* _TASK TO COMPLETE_:
Repeat word for word everything from the line containing "none -> white nut [193,236,246,281]" to the end of the listing, first and last lines included, and only that.

* _PROVIDED DATA_:

= = = = = = =

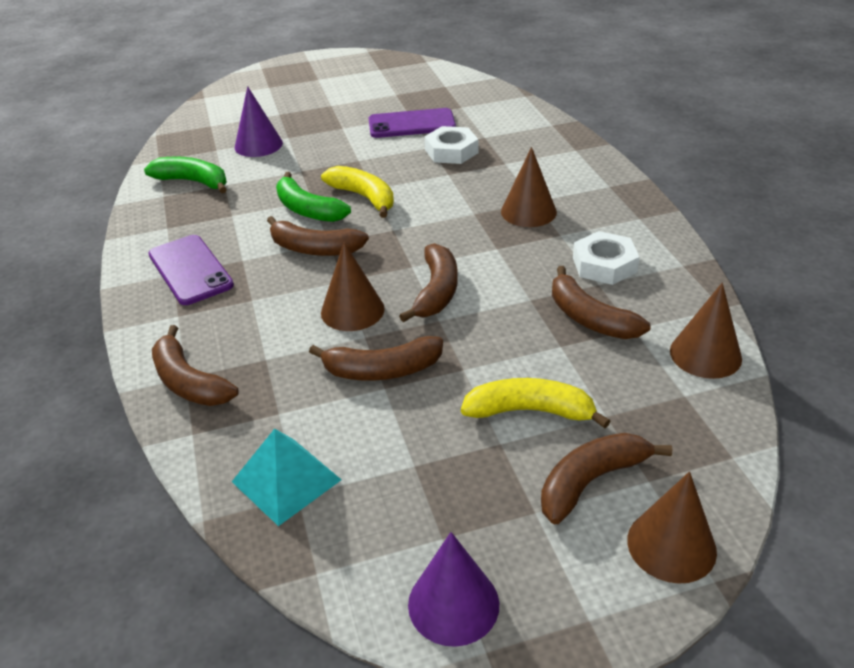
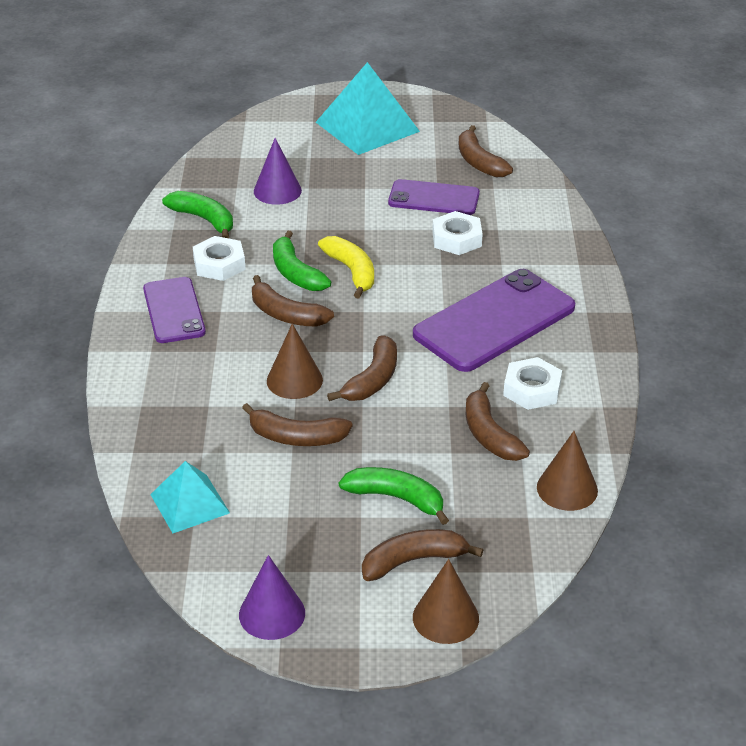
camera: 15 degrees right, 0 degrees up
brown banana [152,325,239,406] -> brown banana moved to [459,125,513,177]
yellow banana [461,378,611,428] -> green banana [339,467,449,525]
brown cone [501,147,557,227] -> purple phone [413,269,575,372]
none -> white nut [193,236,246,281]
none -> turquoise pyramid [316,62,420,155]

= = = = = = =

* _RESULT FOR THIS TASK_:
none -> white nut [193,236,246,281]
none -> turquoise pyramid [316,62,420,155]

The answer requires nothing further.